• **How to complete this task**: Which lines belong in your copy? Those from the start of the data through the line with "building: [409,121,456,183] ->", exactly as written, without any pictures.

• **Source records**:
——

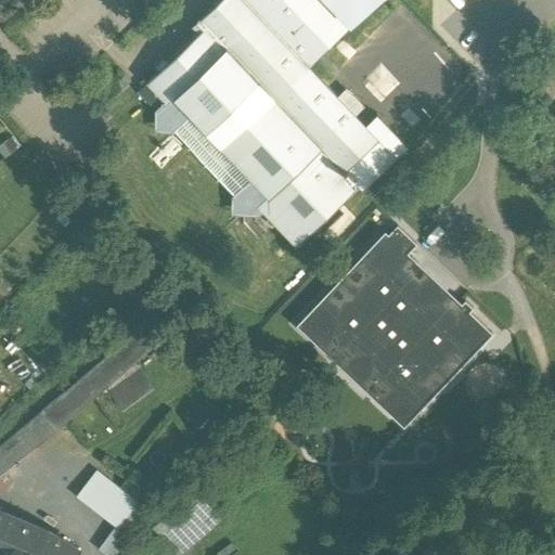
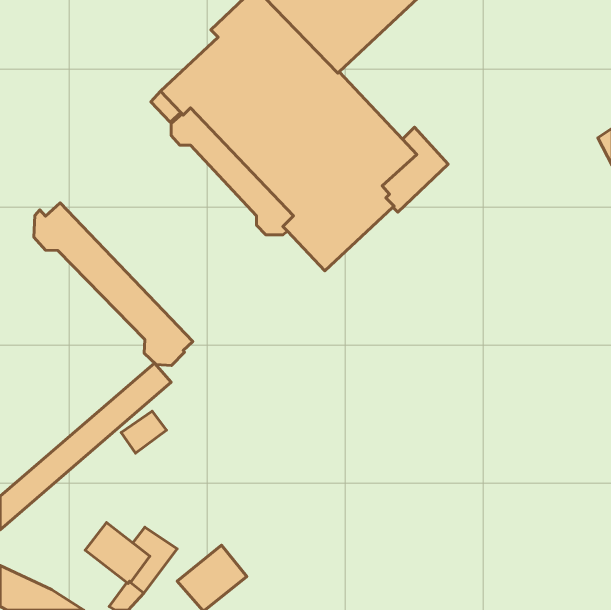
building: none -> [34,203,193,365]
building: [298,227,492,428] -> none

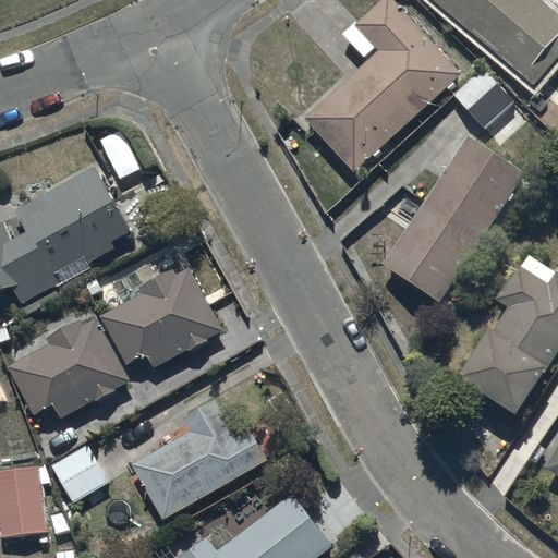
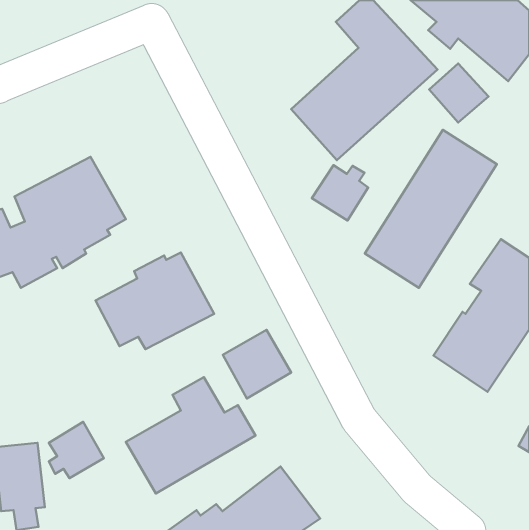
building: none -> [312,165,368,221]
building: [5,318,131,418] -> none
building: none -> [223,330,291,399]

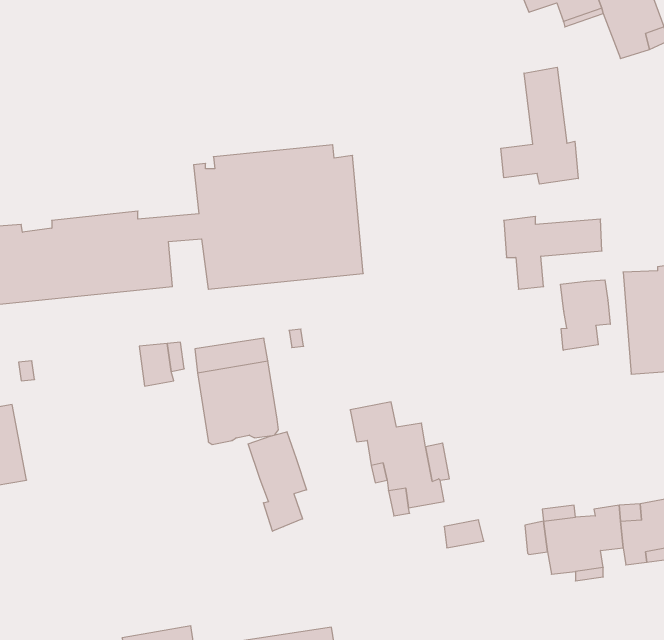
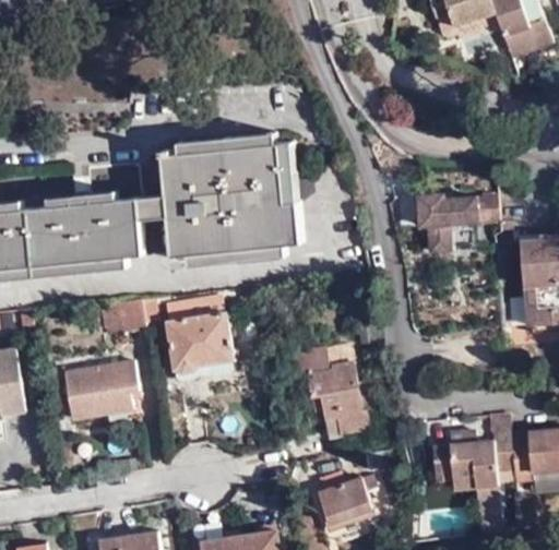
building: [501,67,578,184] -> none
building: [561,280,610,350] -> none
building: none -> [64,362,138,420]
building: [248,432,307,531] -> none
building: none -> [319,473,371,526]

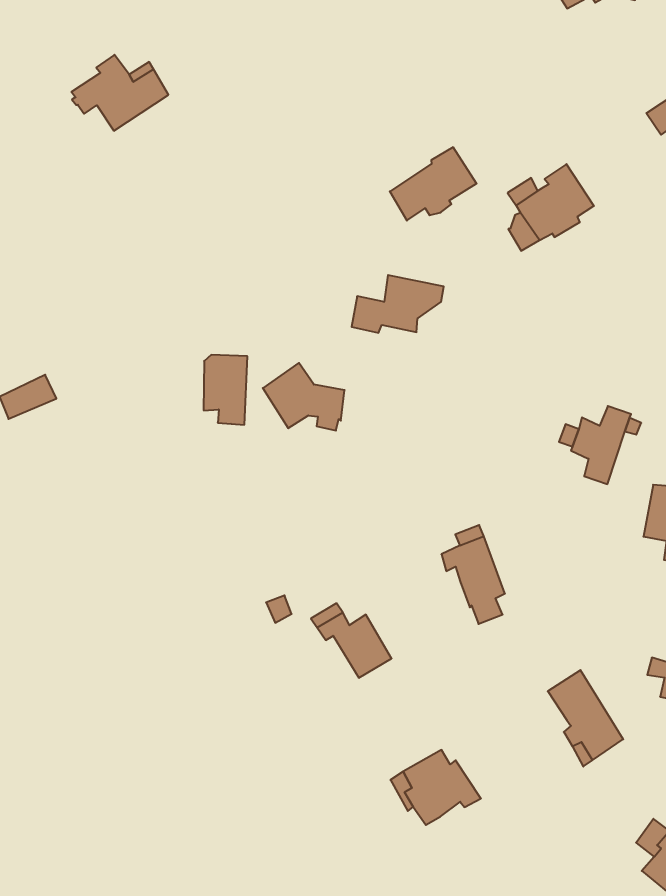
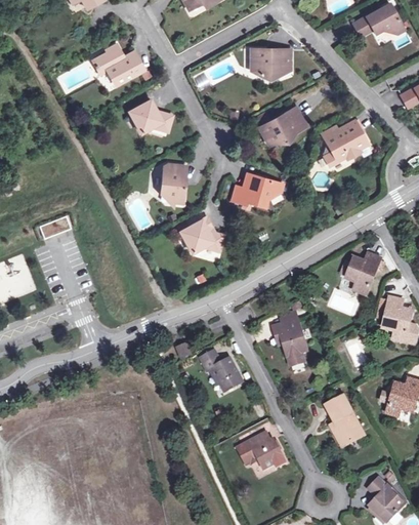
building: none -> [249,48,287,75]
building: none -> [129,100,173,133]
building: [204,355,247,425] -> [161,164,186,203]

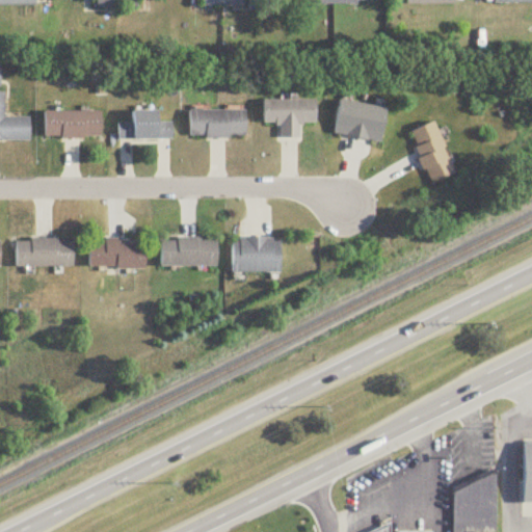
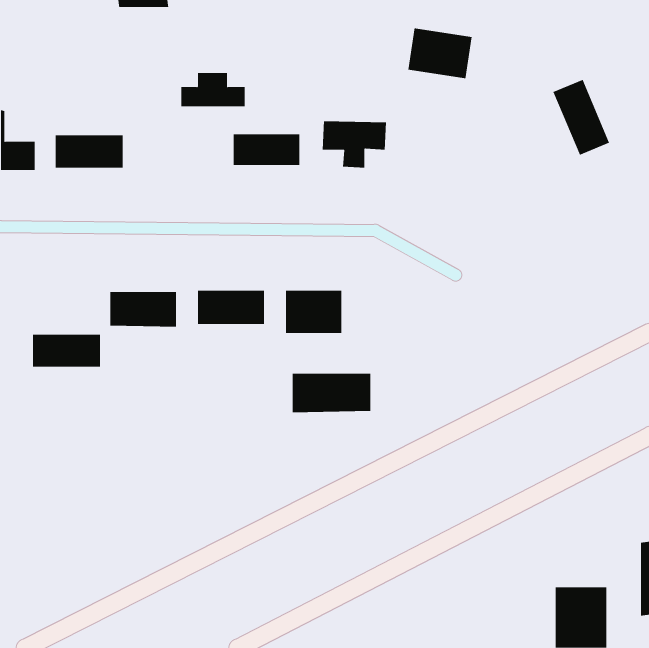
building: [335,99,388,140] -> [408,28,473,79]
building: [119,110,172,138] -> [181,73,246,107]
building: [409,121,456,183] -> [553,79,610,156]
building: [18,238,74,265] -> [32,334,101,367]
building: none -> [292,373,371,413]

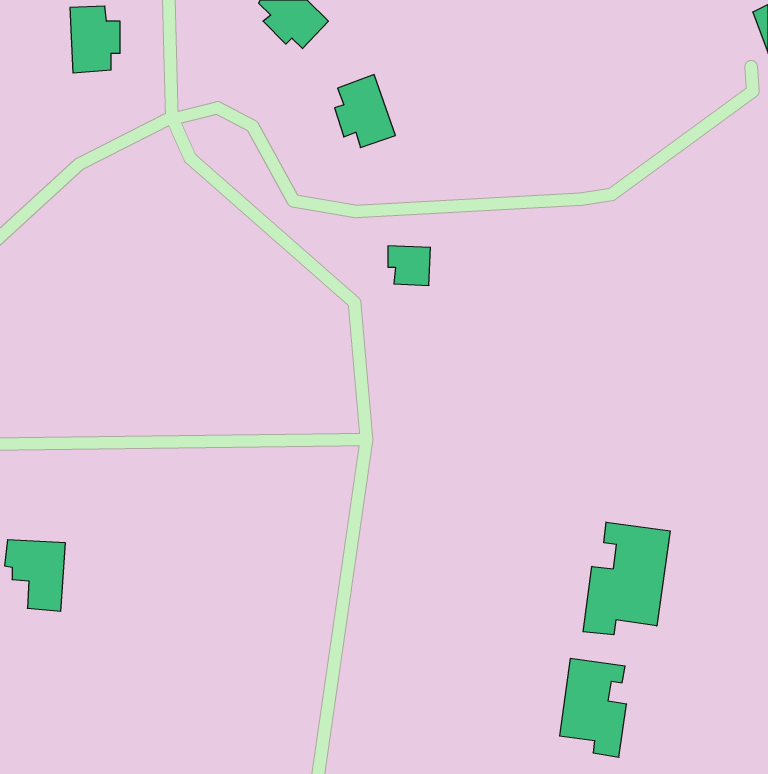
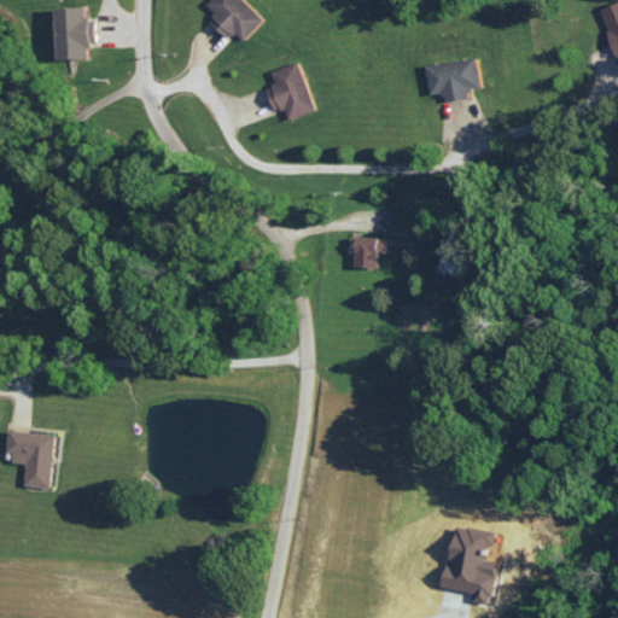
building: none -> [425,58,479,101]
building: [388,246,430,285] -> [346,237,380,268]
building: [583,522,670,635] -> none

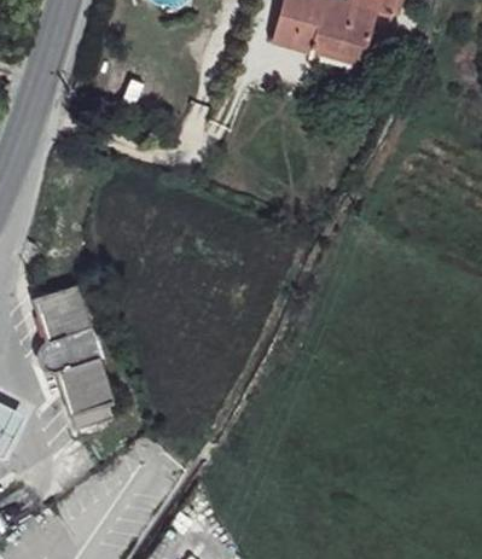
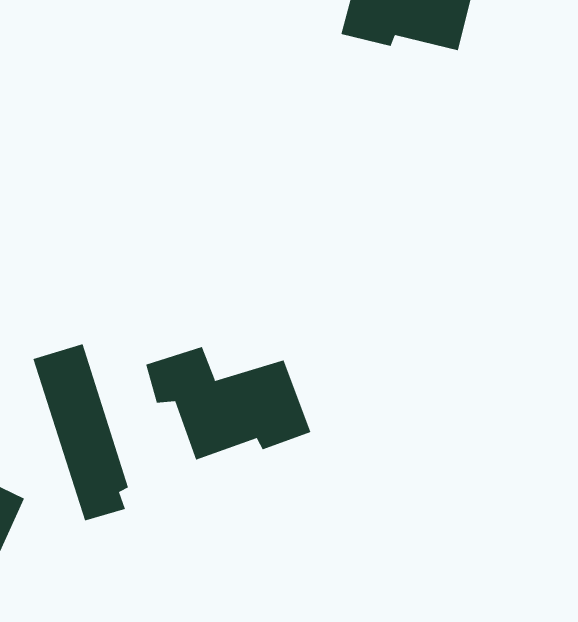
building: none -> [146,346,311,461]

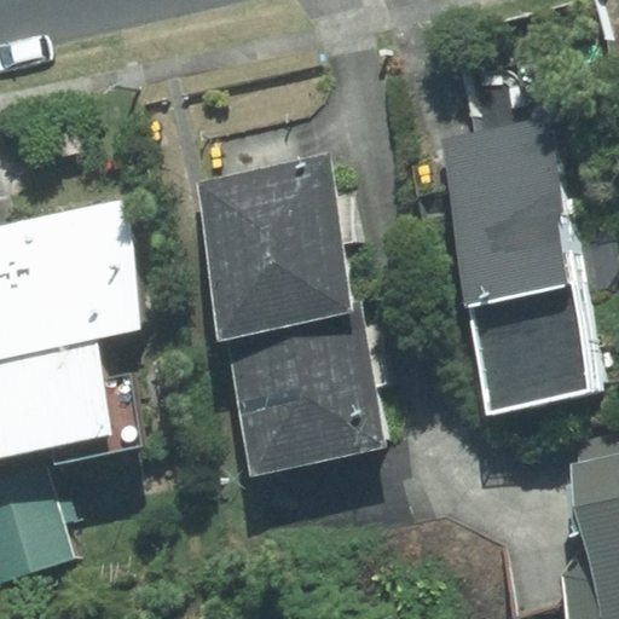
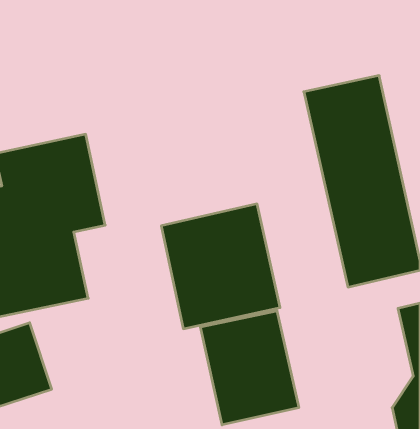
building: [197,152,366,329] -> none
building: none -> [200,311,299,425]

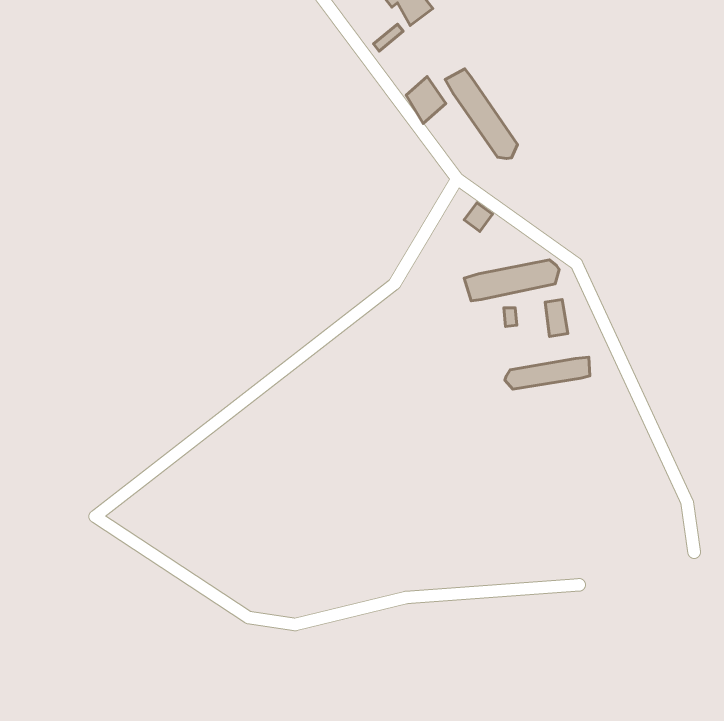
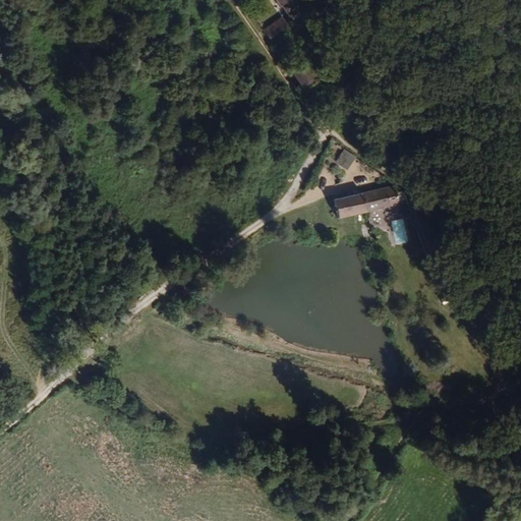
building: [445,69,517,159] -> none
building: [505,357,590,389] -> none

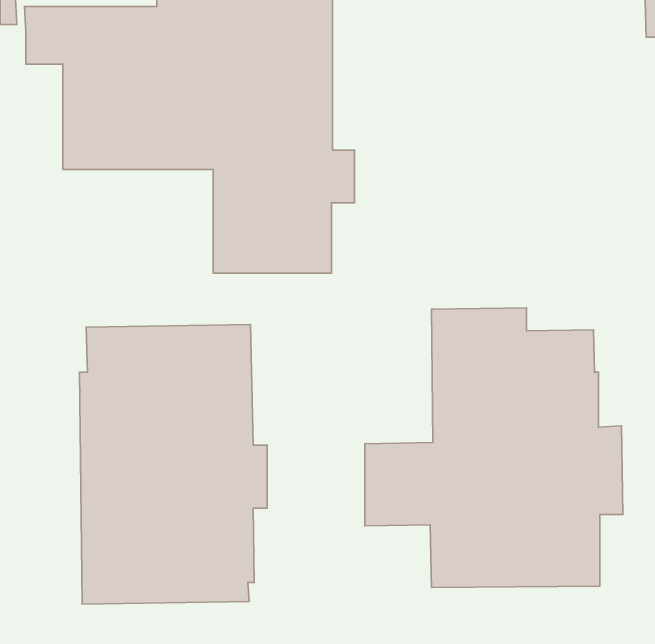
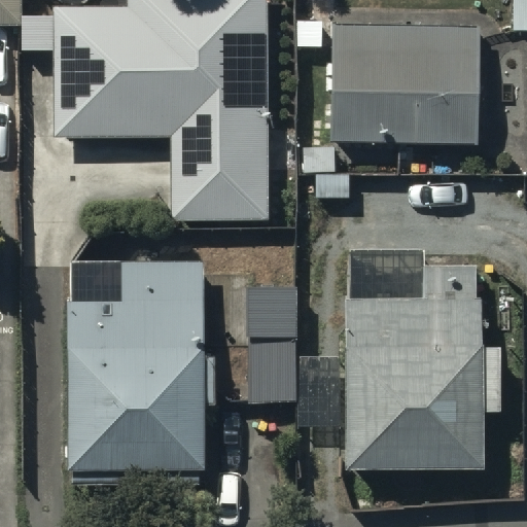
building: none -> [329,22,481,143]

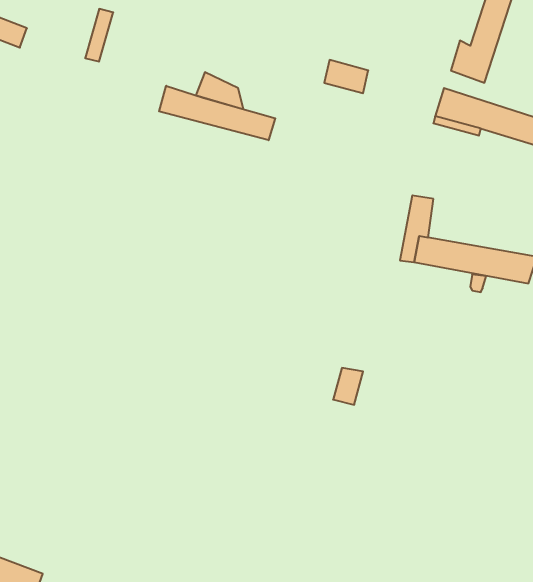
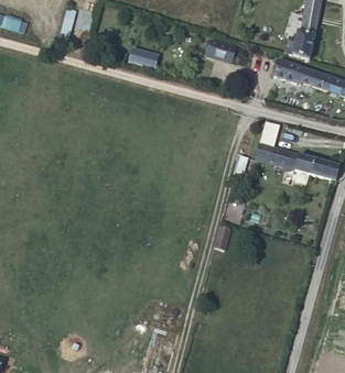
building: [159,86,275,140] -> none

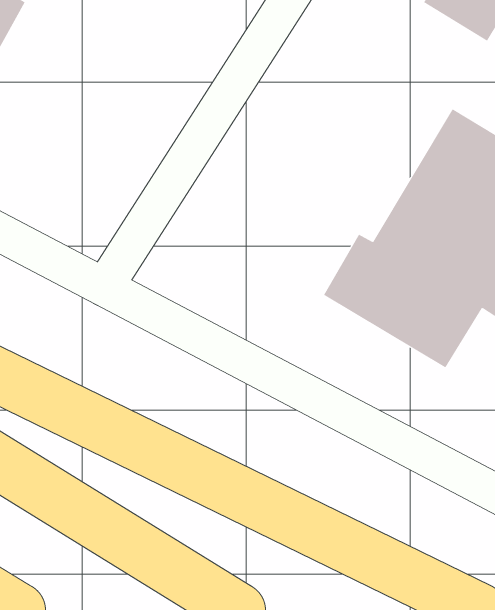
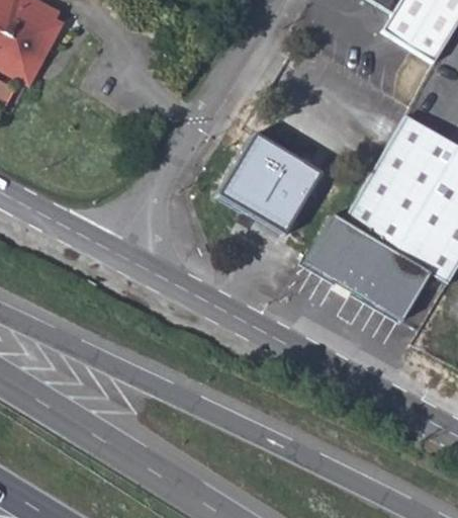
building: none -> [218,134,319,233]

——

• **Exercise answer**:
building: none -> [34,203,193,365]
building: [298,227,492,428] -> none

building: none -> [312,165,368,221]
building: [5,318,131,418] -> none
building: none -> [223,330,291,399]

building: [501,67,578,184] -> none
building: [561,280,610,350] -> none
building: none -> [64,362,138,420]
building: [248,432,307,531] -> none
building: none -> [319,473,371,526]

building: none -> [249,48,287,75]
building: none -> [129,100,173,133]
building: [204,355,247,425] -> [161,164,186,203]

building: [335,99,388,140] -> [408,28,473,79]
building: [119,110,172,138] -> [181,73,246,107]
building: [409,121,456,183] -> [553,79,610,156]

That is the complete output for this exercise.